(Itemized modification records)
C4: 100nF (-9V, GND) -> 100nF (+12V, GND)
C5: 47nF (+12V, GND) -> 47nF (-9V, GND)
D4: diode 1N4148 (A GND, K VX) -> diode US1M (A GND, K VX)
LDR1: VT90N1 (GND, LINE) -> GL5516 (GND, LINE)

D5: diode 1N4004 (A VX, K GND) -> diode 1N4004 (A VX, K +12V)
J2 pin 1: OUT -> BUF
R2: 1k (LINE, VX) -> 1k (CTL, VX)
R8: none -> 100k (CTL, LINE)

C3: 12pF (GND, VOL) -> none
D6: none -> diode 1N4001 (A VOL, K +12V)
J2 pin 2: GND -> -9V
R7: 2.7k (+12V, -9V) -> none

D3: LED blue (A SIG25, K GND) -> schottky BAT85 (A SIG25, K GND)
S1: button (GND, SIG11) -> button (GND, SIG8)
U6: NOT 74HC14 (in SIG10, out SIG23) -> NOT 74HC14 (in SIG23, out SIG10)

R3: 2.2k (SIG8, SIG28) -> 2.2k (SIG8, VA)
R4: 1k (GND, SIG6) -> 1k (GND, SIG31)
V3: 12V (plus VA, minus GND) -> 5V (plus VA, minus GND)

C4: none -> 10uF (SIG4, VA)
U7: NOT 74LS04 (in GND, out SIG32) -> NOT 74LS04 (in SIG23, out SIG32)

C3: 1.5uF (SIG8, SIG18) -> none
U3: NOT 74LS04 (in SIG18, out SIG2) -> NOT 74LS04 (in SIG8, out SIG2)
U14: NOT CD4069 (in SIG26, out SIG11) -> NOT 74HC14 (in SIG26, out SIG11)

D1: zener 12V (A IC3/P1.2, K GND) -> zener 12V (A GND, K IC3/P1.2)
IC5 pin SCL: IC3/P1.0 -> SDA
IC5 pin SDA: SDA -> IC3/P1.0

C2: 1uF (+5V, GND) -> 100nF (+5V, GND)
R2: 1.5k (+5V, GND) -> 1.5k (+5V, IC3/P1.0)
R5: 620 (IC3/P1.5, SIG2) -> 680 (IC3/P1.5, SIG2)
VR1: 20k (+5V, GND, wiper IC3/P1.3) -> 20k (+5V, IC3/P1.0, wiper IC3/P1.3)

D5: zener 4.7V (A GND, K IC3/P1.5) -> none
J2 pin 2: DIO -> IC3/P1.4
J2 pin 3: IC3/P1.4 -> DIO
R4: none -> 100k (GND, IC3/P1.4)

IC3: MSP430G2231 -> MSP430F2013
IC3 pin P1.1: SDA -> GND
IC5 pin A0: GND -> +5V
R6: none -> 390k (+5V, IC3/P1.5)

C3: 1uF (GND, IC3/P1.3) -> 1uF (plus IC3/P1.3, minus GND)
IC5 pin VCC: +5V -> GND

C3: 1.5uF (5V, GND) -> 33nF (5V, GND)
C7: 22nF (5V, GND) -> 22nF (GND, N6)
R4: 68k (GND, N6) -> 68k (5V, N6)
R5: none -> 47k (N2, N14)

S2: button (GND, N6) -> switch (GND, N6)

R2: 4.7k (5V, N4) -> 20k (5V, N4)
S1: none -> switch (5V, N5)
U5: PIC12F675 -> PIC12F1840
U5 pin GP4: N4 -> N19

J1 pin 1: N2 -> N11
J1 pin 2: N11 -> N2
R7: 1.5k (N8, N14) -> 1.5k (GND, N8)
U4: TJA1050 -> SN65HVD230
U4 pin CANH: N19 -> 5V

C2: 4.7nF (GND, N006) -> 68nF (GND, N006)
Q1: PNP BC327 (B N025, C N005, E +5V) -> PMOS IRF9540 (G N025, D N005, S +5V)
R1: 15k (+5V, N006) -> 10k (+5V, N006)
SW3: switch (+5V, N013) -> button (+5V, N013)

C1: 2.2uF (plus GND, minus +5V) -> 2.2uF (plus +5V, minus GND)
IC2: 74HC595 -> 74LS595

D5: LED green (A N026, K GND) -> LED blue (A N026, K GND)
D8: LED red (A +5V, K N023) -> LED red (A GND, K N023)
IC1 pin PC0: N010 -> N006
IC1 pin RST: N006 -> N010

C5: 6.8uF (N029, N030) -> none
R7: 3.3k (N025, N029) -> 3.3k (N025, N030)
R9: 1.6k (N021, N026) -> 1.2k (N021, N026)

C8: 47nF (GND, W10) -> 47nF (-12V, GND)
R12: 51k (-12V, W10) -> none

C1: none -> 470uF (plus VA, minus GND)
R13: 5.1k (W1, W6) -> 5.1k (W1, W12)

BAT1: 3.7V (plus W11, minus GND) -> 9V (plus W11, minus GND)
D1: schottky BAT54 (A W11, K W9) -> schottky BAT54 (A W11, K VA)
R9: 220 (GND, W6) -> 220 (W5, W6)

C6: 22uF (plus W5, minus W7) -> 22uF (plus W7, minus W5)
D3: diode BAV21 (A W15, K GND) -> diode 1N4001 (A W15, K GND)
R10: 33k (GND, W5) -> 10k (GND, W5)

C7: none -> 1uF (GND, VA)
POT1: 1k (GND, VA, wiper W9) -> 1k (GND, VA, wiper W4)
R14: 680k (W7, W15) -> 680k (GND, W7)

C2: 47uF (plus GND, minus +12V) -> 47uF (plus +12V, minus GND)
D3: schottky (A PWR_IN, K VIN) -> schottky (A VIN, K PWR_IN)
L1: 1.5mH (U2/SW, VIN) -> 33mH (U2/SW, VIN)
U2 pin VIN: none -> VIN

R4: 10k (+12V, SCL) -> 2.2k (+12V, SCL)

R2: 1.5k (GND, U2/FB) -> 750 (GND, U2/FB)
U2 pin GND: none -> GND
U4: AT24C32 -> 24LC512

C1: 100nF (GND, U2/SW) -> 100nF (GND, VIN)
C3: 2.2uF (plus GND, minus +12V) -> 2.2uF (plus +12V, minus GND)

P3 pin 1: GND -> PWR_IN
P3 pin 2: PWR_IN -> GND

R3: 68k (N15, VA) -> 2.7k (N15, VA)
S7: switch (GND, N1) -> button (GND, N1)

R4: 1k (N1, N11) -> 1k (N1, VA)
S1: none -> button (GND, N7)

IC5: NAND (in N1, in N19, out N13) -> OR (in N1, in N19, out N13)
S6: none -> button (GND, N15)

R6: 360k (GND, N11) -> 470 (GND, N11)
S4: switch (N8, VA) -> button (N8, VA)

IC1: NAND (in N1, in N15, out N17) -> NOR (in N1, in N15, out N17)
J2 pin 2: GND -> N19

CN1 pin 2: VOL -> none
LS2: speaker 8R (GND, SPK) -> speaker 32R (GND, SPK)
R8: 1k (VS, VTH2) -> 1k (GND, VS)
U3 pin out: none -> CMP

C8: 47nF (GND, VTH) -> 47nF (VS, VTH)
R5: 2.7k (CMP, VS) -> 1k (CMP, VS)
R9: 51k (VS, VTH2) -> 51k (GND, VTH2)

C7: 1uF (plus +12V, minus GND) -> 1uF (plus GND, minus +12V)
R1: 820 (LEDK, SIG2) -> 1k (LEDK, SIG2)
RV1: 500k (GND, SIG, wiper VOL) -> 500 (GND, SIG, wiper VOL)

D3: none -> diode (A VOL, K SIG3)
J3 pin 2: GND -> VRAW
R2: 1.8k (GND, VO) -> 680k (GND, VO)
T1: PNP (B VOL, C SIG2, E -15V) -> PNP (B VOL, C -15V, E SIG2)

WHAT THE EXERCISE ASKS ->
Copy out each line of the data above, exactly, if it lies between the line holding "R9: 220 (GND, W6) -> 220 (W5, W6)" and the line holding "R14: 680k (W7, W15) -> 680k (GND, W7)", inclusive; copy no other line.

ANSWER SECTION ->
R9: 220 (GND, W6) -> 220 (W5, W6)

C6: 22uF (plus W5, minus W7) -> 22uF (plus W7, minus W5)
D3: diode BAV21 (A W15, K GND) -> diode 1N4001 (A W15, K GND)
R10: 33k (GND, W5) -> 10k (GND, W5)

C7: none -> 1uF (GND, VA)
POT1: 1k (GND, VA, wiper W9) -> 1k (GND, VA, wiper W4)
R14: 680k (W7, W15) -> 680k (GND, W7)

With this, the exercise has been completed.